### Exercise brief
From the listing that follows, reproduce only the lines from the one holding "LINE pin AO: D0 -> D8" through the one holding "LINE1: QRE1113 -> KY-033", both included, with no pictures.

### Exercise data
Start of Block
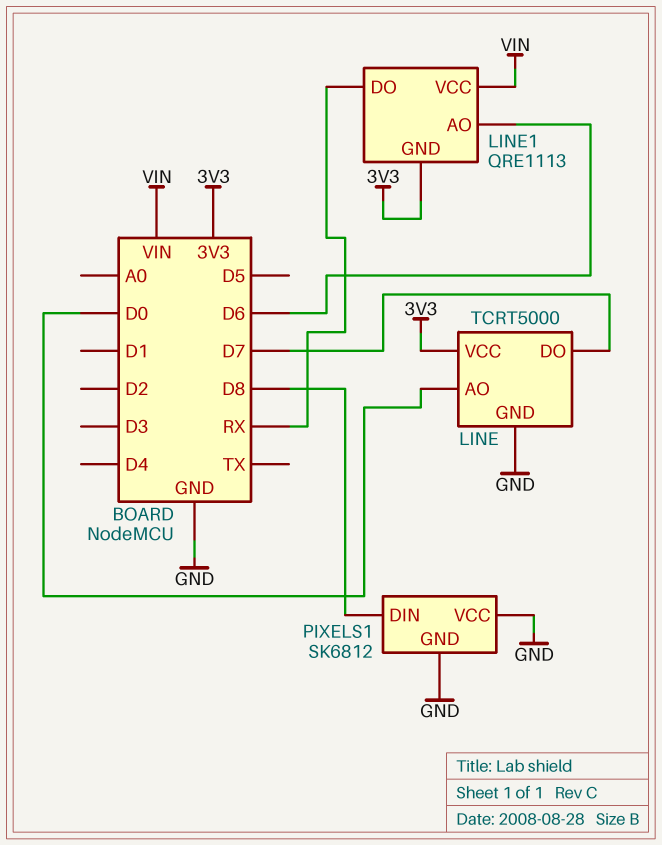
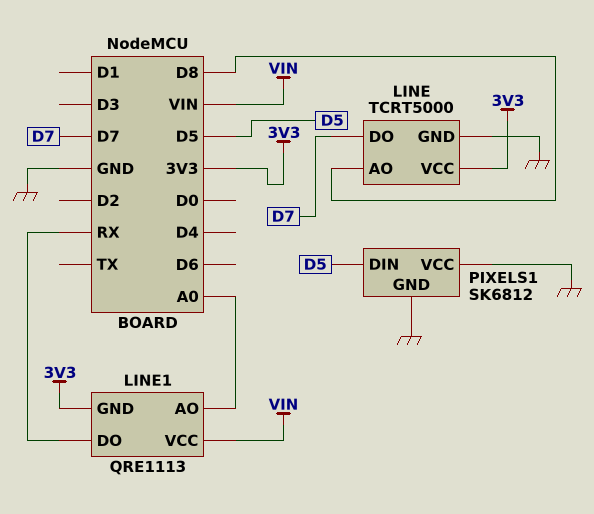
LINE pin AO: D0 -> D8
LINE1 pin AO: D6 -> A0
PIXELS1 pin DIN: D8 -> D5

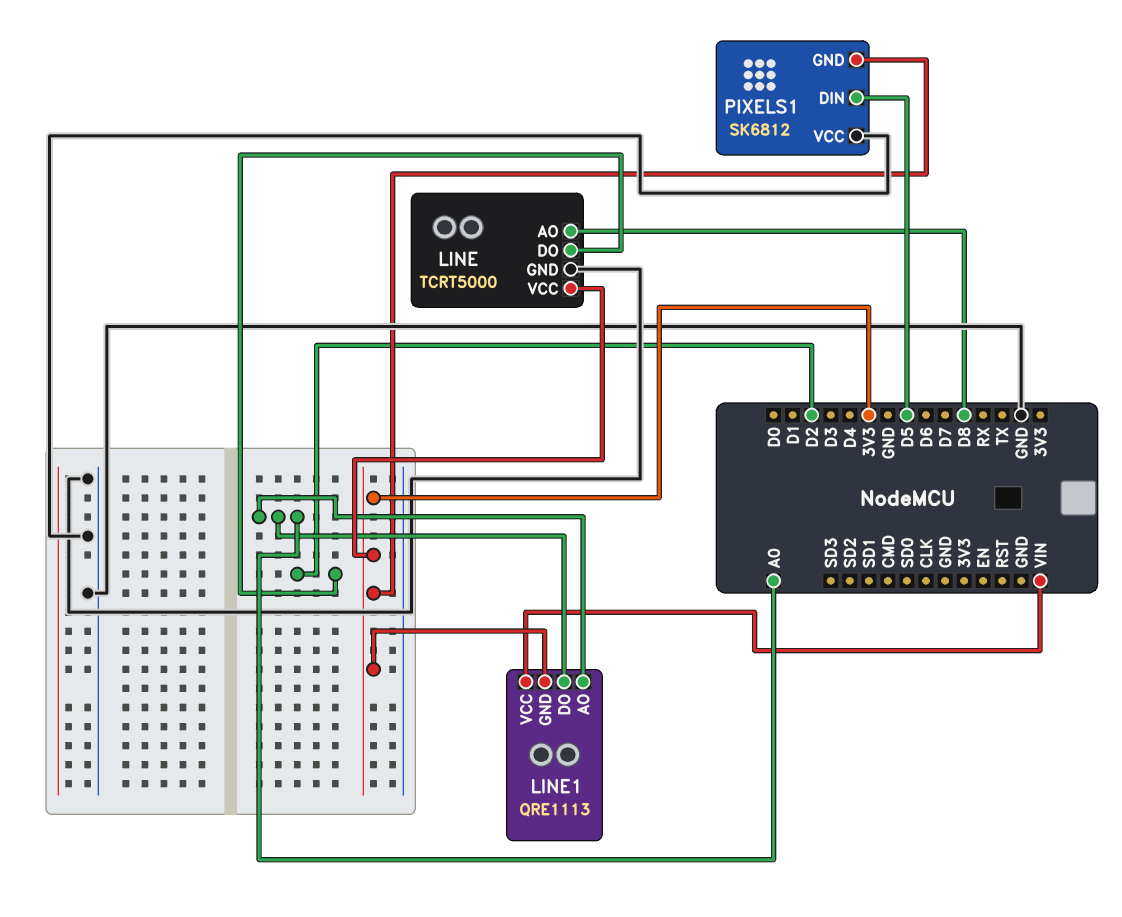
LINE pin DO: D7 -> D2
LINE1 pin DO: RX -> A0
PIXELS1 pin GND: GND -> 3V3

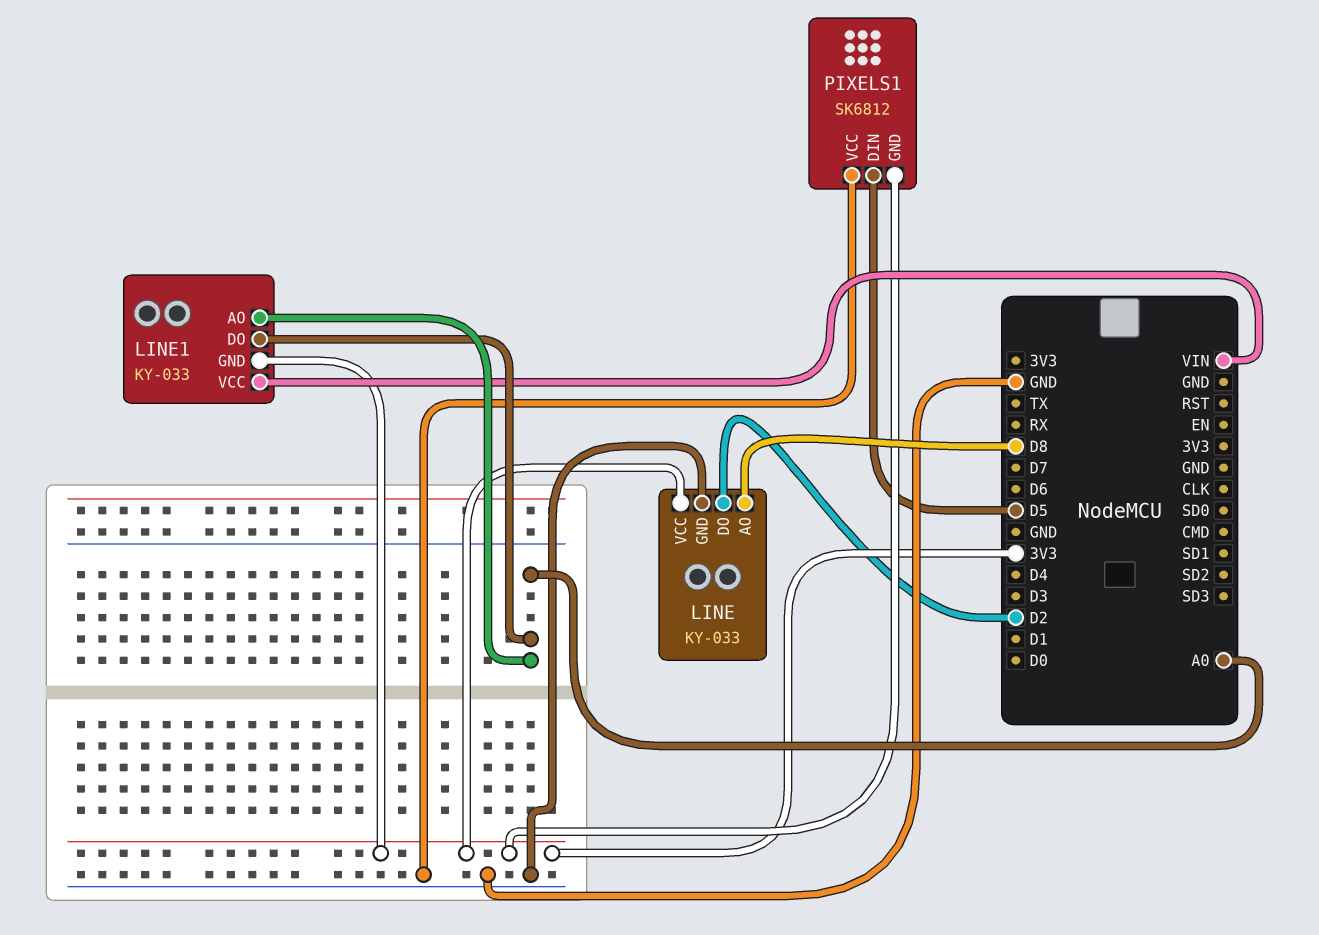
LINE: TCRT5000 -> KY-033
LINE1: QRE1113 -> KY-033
End of Block
Start of Block
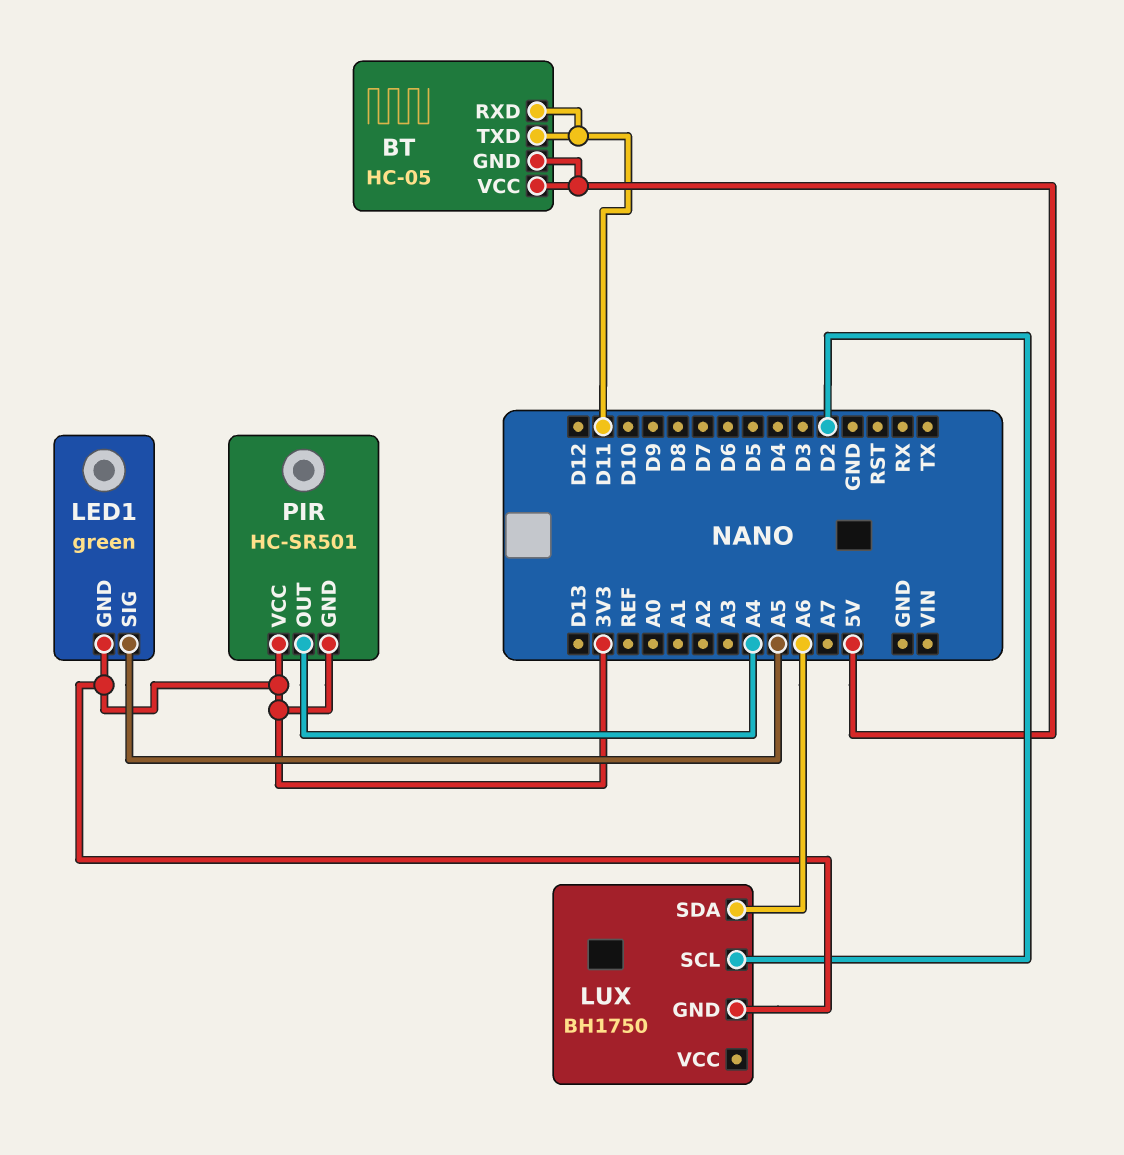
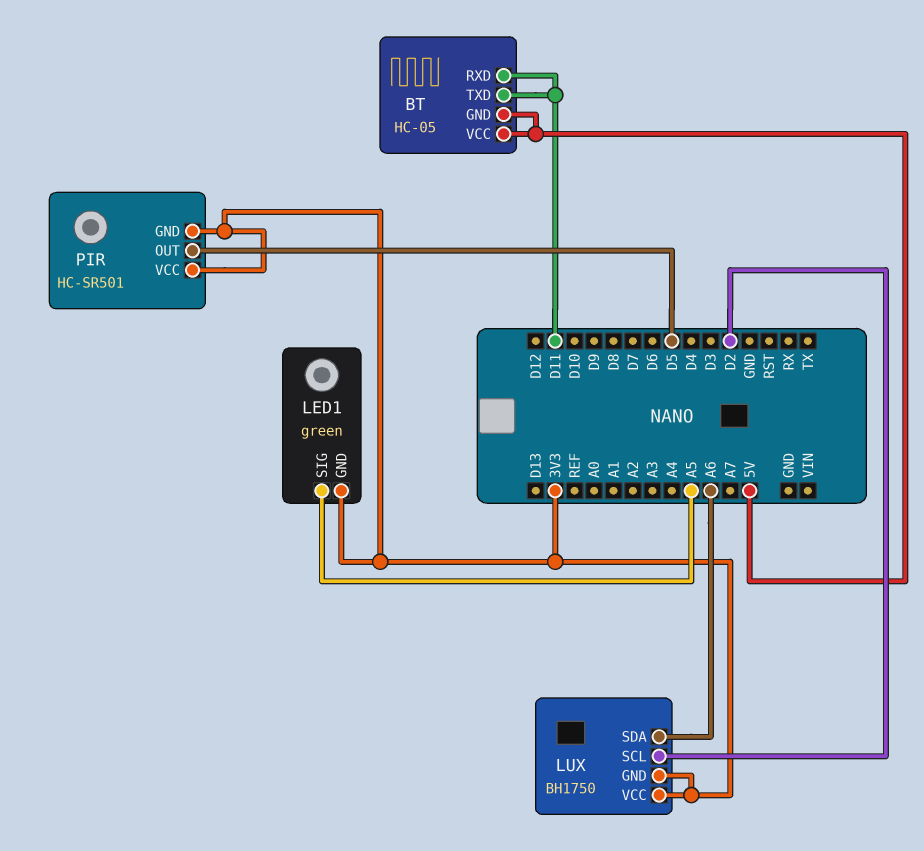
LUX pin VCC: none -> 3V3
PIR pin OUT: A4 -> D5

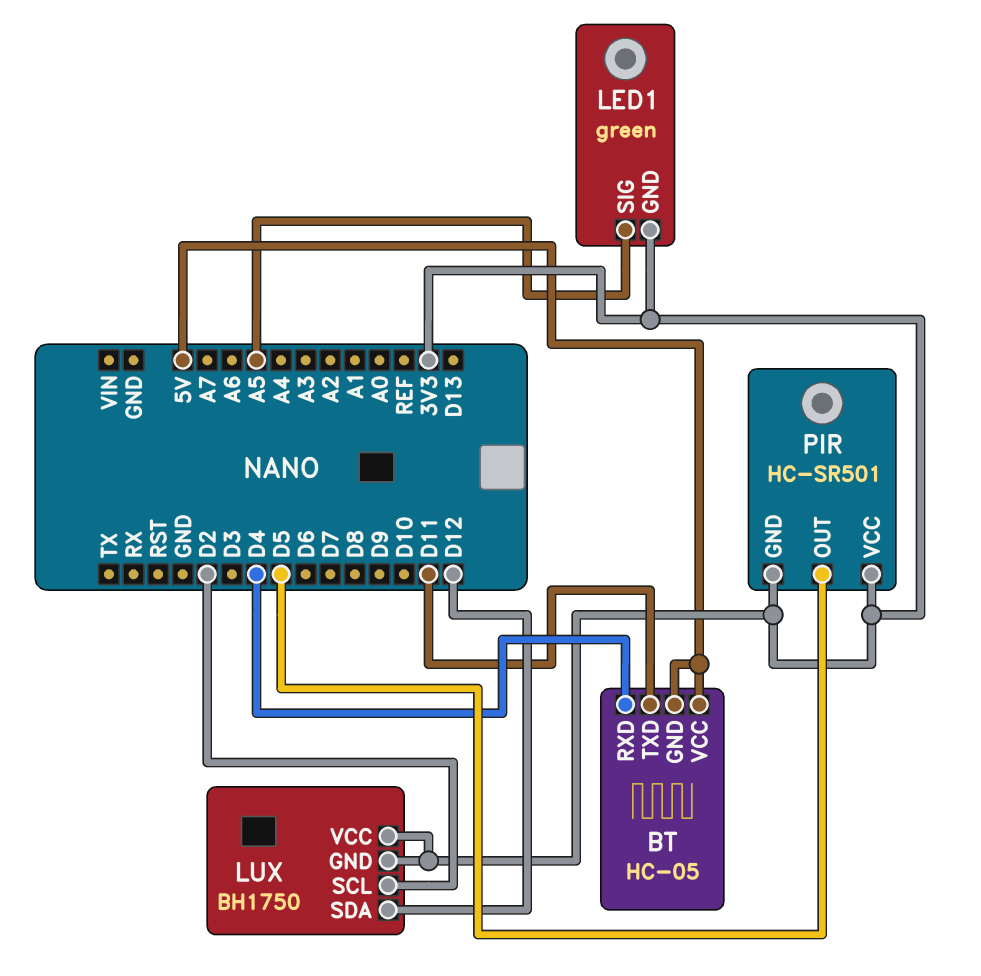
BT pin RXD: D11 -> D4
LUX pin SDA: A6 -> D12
End of Block
### Answer
LINE pin AO: D0 -> D8
LINE1 pin AO: D6 -> A0
PIXELS1 pin DIN: D8 -> D5

LINE pin DO: D7 -> D2
LINE1 pin DO: RX -> A0
PIXELS1 pin GND: GND -> 3V3

LINE: TCRT5000 -> KY-033
LINE1: QRE1113 -> KY-033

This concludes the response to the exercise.